Job:
Below are the records; give again exactly the lines that run from the one with "Identify features in" through the last line.

Data extracts:
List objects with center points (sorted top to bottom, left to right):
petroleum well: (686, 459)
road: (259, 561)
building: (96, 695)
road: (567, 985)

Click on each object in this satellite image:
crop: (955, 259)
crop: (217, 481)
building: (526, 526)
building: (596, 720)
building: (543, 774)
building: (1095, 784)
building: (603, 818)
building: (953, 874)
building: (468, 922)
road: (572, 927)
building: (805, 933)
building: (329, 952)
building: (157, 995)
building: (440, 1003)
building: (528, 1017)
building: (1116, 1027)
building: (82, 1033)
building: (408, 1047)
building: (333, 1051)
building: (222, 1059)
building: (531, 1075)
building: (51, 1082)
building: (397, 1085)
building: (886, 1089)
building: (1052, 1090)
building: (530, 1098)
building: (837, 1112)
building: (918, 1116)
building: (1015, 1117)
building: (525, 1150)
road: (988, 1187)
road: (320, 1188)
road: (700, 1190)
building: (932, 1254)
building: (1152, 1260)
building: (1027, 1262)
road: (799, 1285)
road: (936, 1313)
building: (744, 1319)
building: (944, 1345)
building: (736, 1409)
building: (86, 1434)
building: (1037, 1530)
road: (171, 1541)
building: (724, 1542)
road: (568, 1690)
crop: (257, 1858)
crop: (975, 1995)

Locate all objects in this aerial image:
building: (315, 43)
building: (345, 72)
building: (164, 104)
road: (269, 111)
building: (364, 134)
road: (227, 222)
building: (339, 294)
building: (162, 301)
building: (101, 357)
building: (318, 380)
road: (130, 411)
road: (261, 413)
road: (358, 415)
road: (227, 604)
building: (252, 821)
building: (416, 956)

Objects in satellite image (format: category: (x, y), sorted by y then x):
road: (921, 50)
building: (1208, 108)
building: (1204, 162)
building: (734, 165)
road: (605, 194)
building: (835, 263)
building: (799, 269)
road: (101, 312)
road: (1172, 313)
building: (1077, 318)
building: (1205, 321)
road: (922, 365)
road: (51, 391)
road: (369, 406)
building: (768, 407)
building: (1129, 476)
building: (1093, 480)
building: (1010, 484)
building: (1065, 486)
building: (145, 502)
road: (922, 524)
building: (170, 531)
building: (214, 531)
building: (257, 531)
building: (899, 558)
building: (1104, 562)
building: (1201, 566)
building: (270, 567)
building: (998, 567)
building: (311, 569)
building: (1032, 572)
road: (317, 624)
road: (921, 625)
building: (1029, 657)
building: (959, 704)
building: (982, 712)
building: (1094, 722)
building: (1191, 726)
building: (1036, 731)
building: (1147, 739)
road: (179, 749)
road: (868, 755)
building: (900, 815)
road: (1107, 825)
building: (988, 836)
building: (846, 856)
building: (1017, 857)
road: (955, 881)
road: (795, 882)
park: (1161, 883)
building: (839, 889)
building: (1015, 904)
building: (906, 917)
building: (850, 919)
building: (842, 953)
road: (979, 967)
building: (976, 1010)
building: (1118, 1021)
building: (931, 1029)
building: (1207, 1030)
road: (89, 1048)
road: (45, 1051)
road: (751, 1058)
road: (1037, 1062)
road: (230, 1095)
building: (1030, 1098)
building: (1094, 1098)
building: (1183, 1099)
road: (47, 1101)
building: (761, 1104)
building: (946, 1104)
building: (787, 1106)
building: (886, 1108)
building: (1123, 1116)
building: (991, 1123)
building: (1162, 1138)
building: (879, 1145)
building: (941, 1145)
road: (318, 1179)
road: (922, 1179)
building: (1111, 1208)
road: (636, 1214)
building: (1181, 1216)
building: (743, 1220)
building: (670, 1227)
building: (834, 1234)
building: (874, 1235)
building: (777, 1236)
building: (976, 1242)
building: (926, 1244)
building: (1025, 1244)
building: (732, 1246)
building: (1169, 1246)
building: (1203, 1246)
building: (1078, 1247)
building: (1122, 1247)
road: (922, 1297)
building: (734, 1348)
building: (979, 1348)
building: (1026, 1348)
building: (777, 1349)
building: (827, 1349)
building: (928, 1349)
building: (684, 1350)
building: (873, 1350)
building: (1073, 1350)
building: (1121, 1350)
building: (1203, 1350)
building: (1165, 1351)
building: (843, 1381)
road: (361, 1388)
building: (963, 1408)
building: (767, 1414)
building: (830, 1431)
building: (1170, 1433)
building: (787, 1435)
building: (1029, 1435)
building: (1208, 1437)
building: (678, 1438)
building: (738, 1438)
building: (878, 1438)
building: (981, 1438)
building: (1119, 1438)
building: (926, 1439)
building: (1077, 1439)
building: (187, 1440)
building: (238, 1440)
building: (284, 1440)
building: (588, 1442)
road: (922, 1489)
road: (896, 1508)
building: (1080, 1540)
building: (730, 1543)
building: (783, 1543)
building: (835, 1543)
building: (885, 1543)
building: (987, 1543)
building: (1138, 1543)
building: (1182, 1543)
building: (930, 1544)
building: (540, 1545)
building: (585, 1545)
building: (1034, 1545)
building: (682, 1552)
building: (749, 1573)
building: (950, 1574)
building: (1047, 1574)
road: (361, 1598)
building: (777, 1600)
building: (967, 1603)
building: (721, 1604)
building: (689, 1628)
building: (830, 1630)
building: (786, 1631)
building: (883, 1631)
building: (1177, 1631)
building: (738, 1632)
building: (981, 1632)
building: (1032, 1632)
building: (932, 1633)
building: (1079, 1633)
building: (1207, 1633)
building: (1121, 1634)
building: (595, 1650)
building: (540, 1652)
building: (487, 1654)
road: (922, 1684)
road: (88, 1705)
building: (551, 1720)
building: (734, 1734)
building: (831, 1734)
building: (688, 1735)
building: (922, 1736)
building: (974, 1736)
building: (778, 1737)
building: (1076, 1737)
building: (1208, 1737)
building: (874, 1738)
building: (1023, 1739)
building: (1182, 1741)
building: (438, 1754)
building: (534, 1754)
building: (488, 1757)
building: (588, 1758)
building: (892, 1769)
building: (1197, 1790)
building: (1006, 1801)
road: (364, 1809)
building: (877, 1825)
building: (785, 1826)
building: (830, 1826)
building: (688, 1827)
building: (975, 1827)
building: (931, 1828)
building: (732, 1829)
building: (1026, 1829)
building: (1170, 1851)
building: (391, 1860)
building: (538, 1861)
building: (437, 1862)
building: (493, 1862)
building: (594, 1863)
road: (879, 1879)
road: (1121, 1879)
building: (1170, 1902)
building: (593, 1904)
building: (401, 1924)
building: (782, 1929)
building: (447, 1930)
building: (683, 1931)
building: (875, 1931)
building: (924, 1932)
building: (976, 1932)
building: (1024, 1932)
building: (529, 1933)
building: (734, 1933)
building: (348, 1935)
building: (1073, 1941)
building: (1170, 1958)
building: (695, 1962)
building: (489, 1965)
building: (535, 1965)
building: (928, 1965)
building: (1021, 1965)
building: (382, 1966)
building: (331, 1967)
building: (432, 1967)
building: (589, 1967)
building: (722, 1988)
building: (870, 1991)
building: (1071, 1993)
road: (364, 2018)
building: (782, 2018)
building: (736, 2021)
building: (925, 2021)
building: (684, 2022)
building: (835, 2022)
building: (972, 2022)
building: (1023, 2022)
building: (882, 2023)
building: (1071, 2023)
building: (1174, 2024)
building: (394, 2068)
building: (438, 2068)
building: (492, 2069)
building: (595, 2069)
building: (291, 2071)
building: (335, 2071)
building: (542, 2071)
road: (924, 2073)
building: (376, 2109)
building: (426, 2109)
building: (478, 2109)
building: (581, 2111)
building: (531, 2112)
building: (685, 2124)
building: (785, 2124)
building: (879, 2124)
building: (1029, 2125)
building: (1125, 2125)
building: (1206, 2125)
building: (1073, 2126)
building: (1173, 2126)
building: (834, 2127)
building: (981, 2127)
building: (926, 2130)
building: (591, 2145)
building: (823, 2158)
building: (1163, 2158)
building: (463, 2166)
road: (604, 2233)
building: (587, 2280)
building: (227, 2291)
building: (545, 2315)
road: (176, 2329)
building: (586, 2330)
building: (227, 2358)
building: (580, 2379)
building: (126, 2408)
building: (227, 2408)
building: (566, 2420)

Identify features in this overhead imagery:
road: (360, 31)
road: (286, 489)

Problem solution:
Identify features in this overhead imagery:
road: (360, 31)
road: (286, 489)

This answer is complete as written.